Data below:

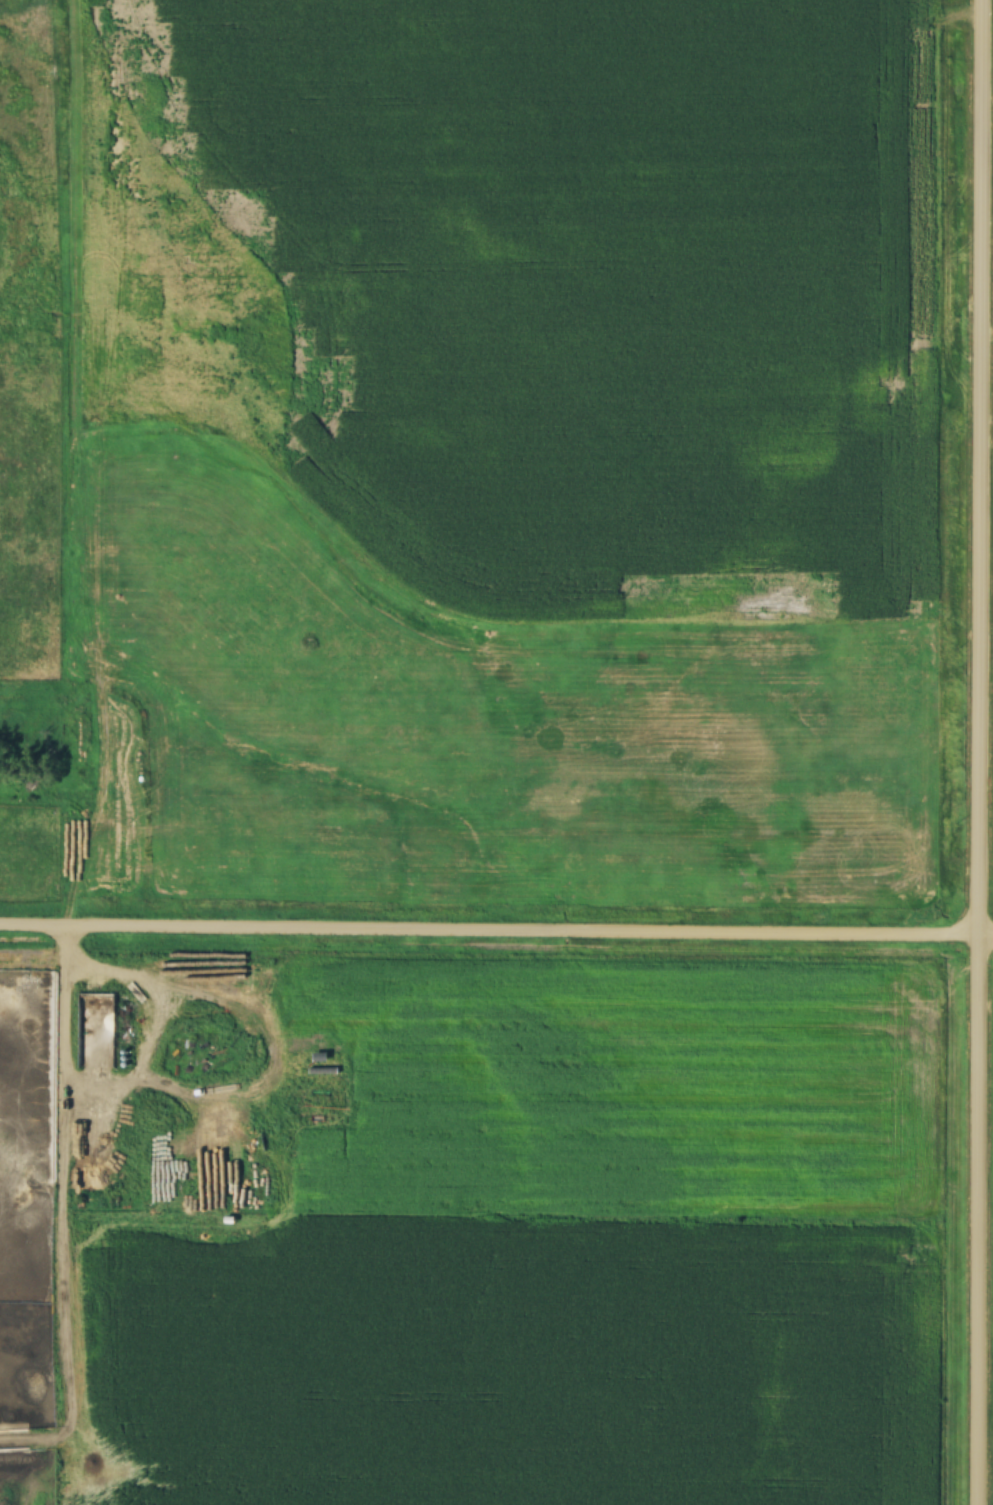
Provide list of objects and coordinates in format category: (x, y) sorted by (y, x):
road: (978, 752)
road: (496, 929)
building: (97, 1031)

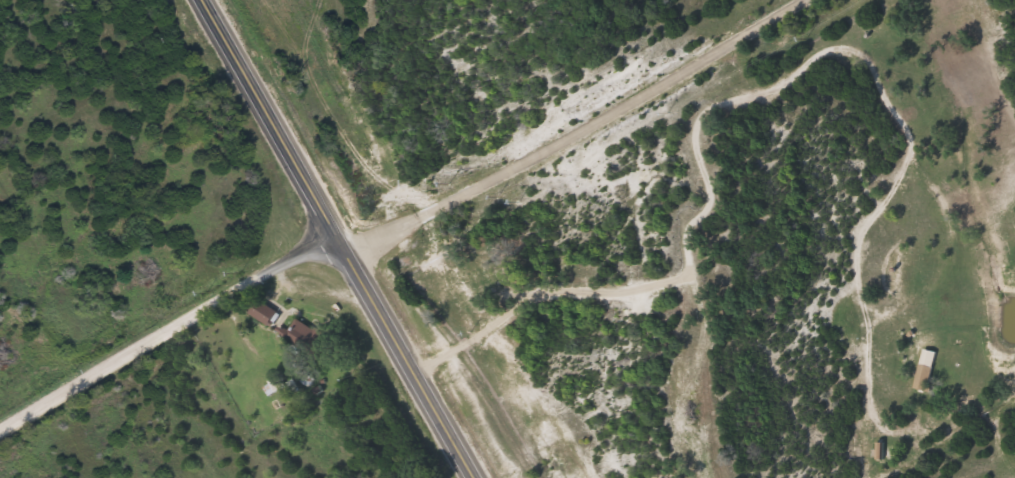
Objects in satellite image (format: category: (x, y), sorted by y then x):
road: (573, 128)
road: (343, 239)
building: (264, 310)
building: (297, 330)
road: (170, 335)
building: (923, 375)

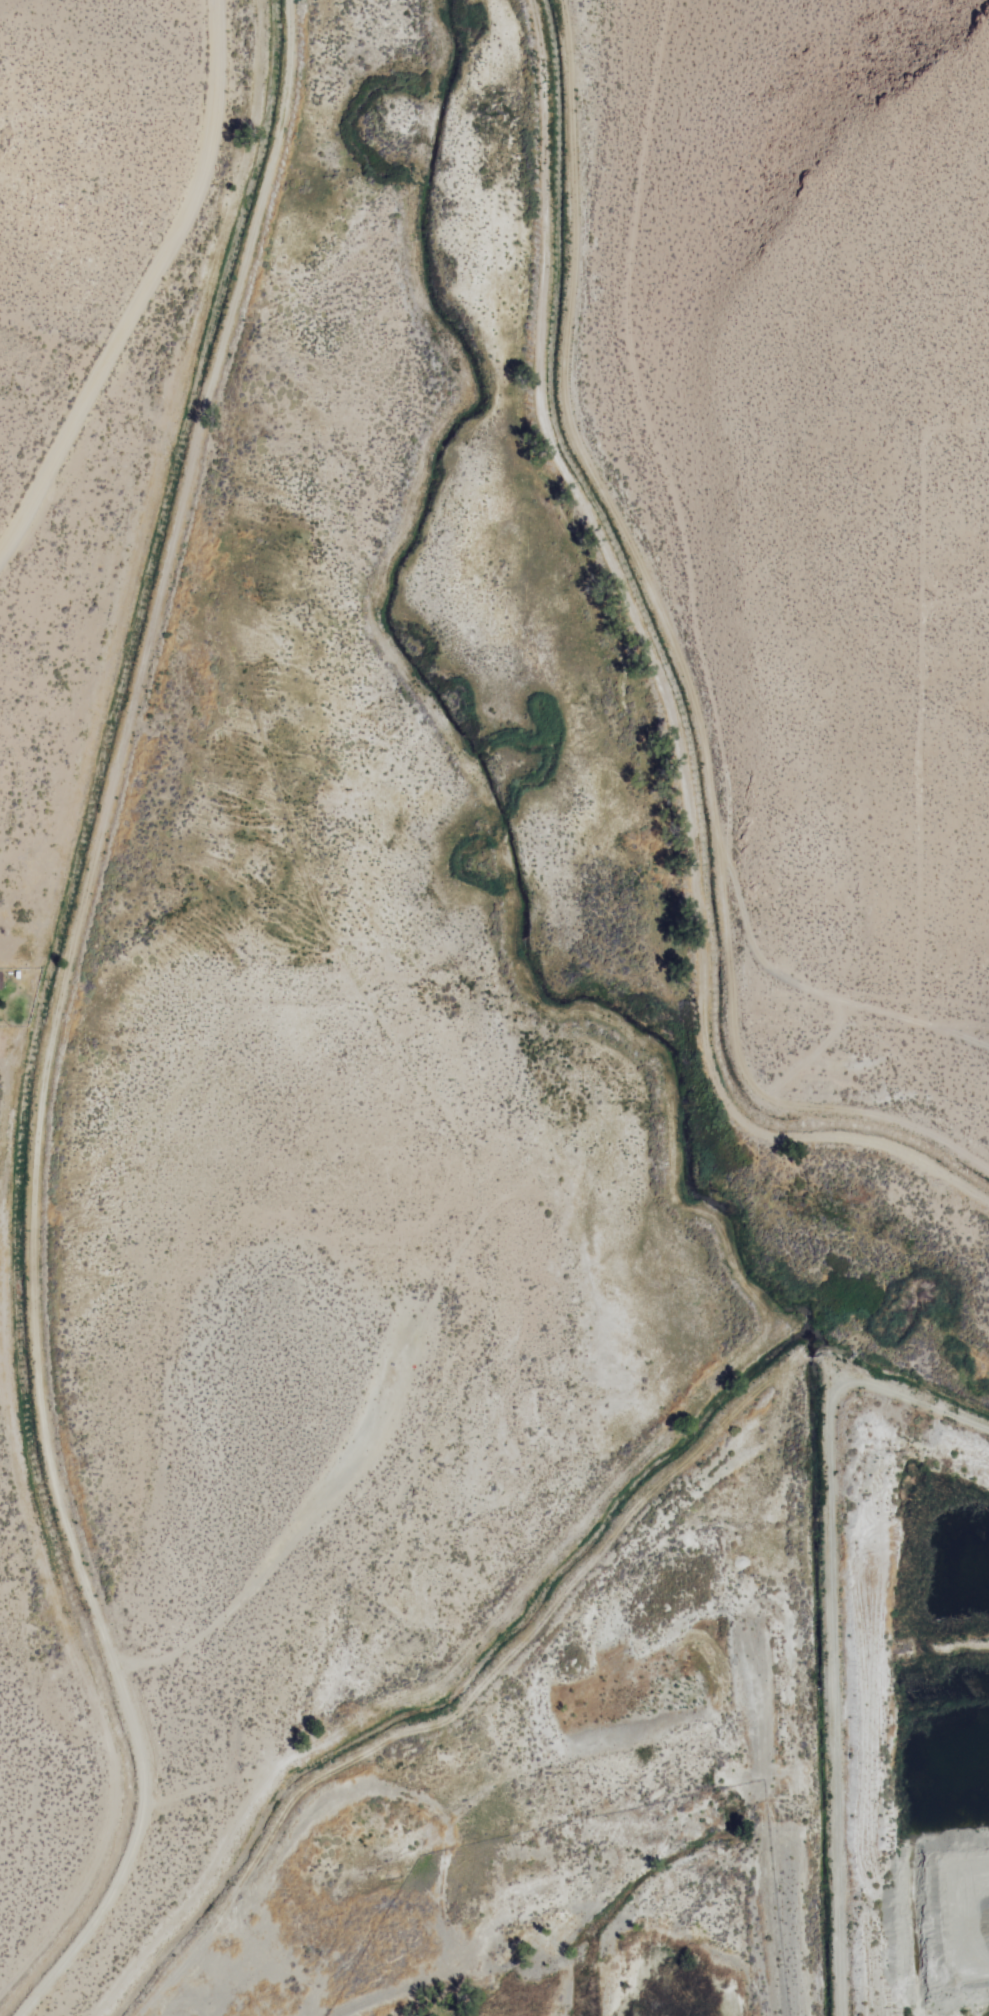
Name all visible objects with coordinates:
road: (146, 293)
road: (643, 366)
road: (685, 661)
road: (659, 689)
road: (833, 994)
road: (60, 1020)
road: (827, 1617)
road: (442, 1684)

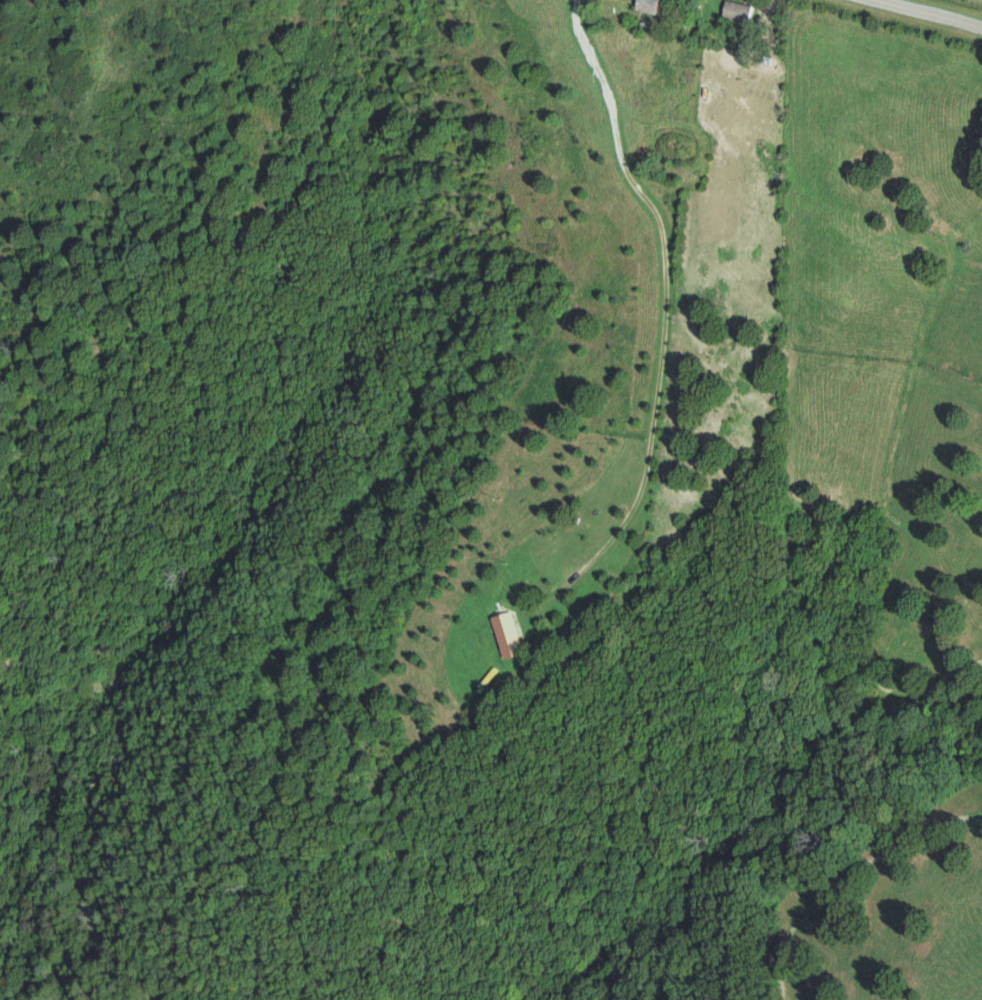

End of Data.

> Work instruction
Give again, unchanged, only the lines from the line containing "Objects in satellite" to the last line of the records above. Pictures do not belong in the copy.

> Written solution
Objects in satellite image (format: category: (x, y), sorted by y then x):
road: (573, 128)
road: (343, 239)
building: (264, 310)
building: (297, 330)
road: (170, 335)
building: (923, 375)

Name all visible objects with coordinates:
road: (146, 293)
road: (643, 366)
road: (685, 661)
road: (659, 689)
road: (833, 994)
road: (60, 1020)
road: (827, 1617)
road: (442, 1684)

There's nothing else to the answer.